• _Requirement_: Print every line of the listing below, starting with the line that holds "brown banana: 3 -> 1" and going on through the line that holds "white plate: 0 -> 3", both included, and print nothing else.

• _Provided information_:
══════════

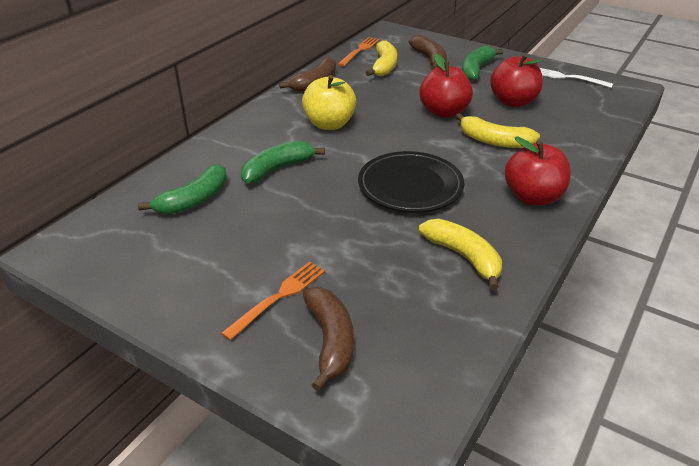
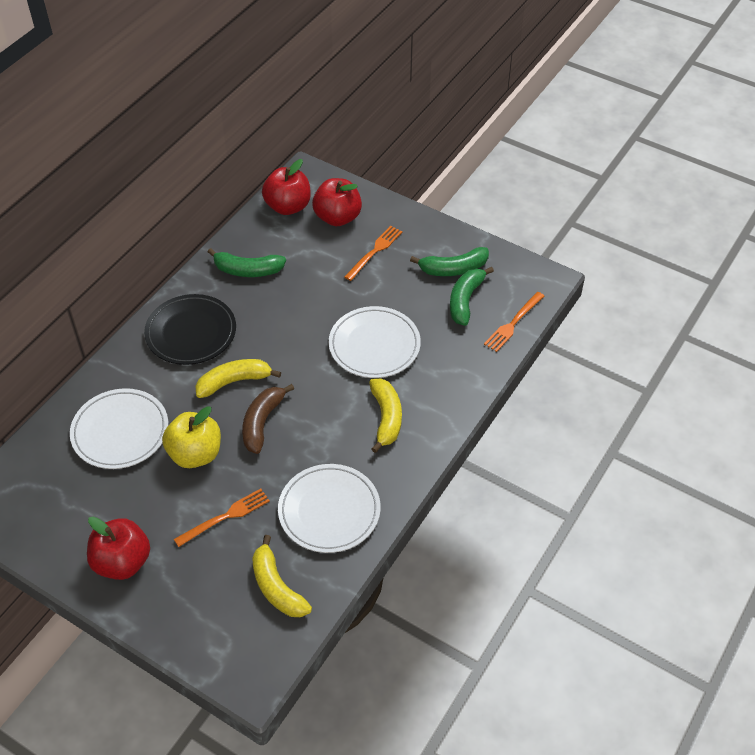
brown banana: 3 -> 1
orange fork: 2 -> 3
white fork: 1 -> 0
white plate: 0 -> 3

══════════

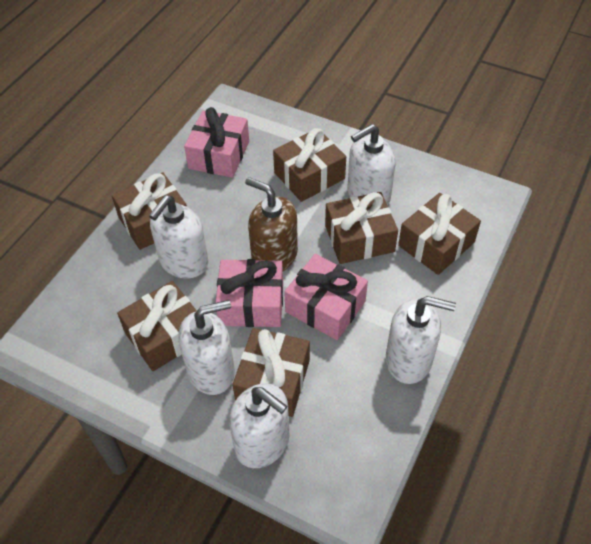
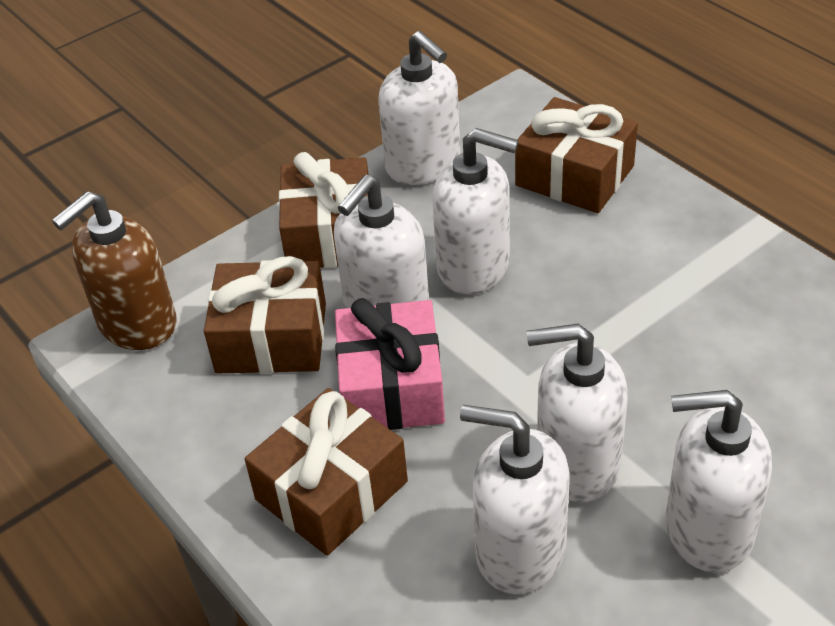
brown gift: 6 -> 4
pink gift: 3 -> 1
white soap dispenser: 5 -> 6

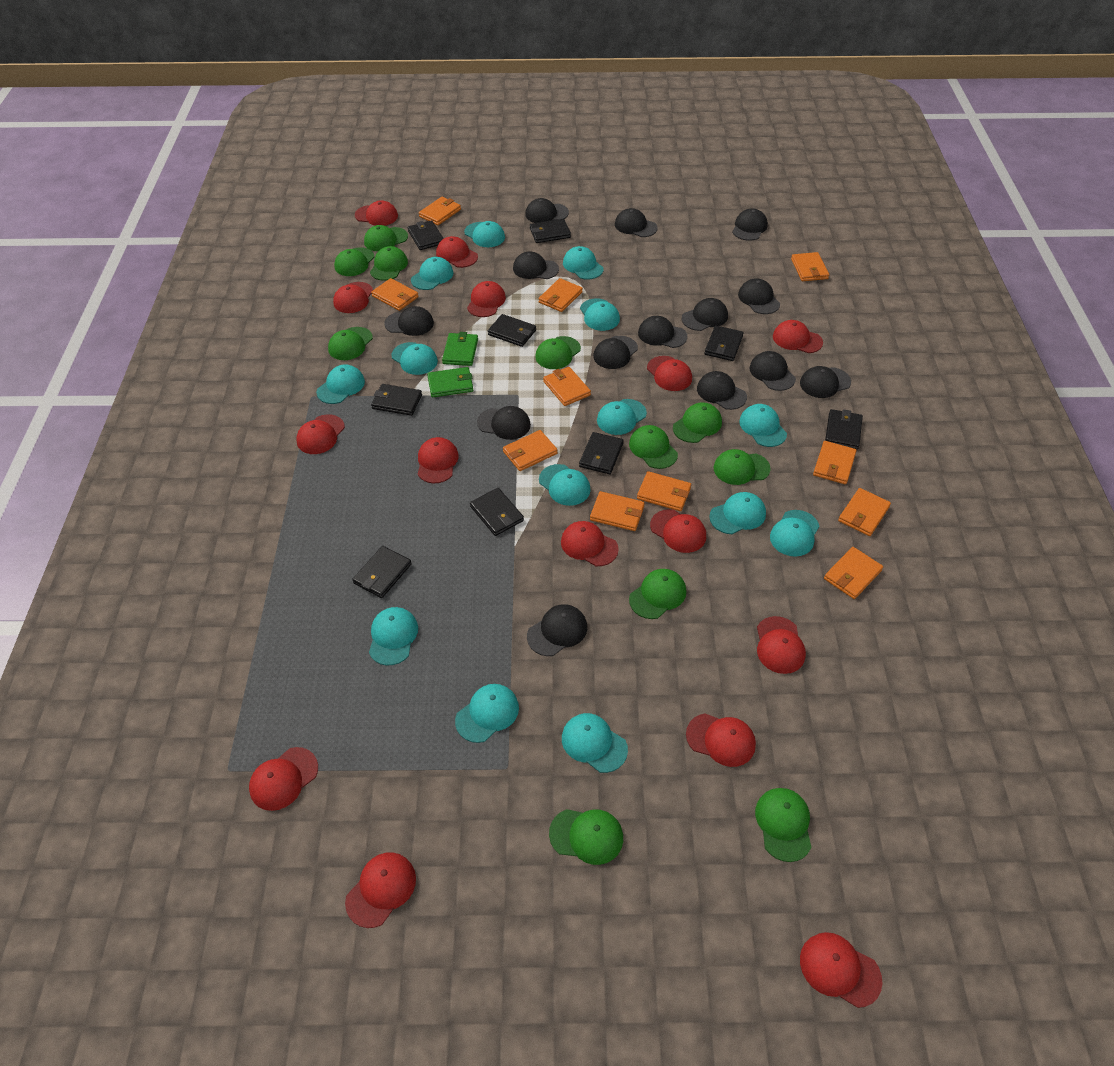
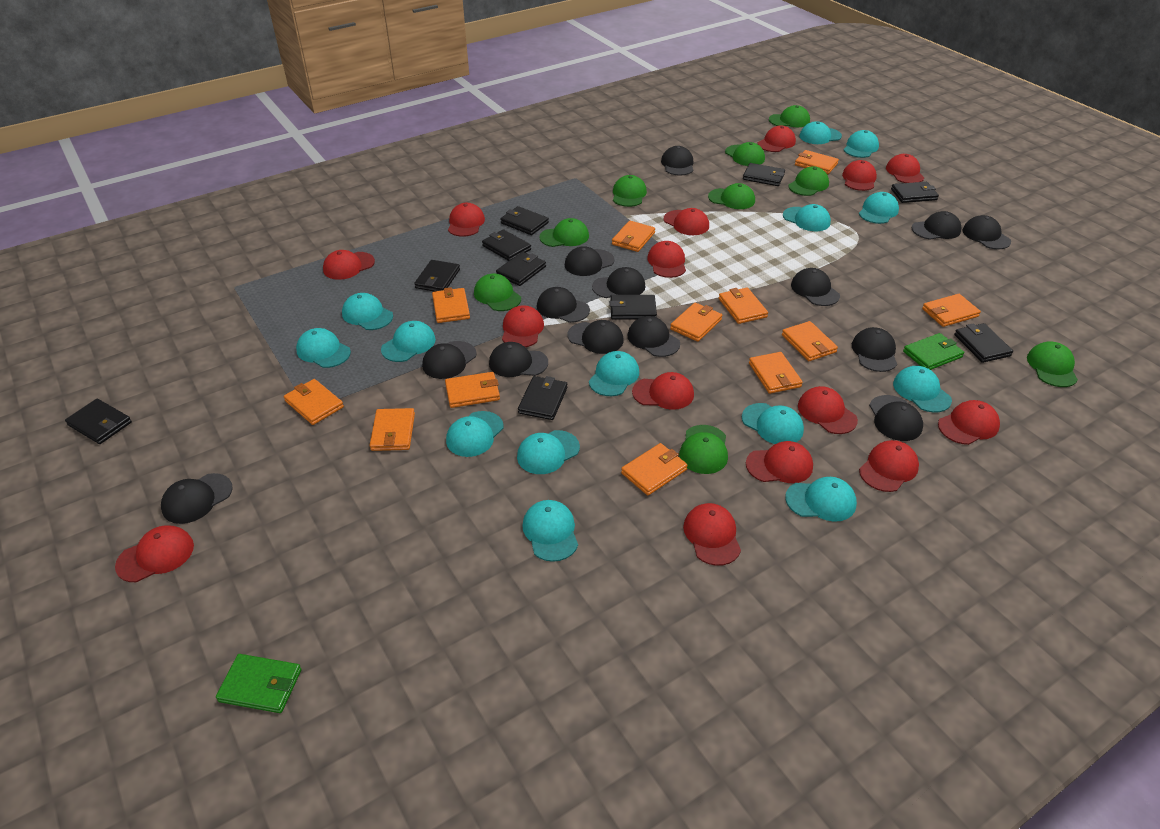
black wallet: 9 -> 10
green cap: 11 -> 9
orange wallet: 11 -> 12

══════════

• _Answer to the exercise_:
brown banana: 3 -> 1
orange fork: 2 -> 3
white fork: 1 -> 0
white plate: 0 -> 3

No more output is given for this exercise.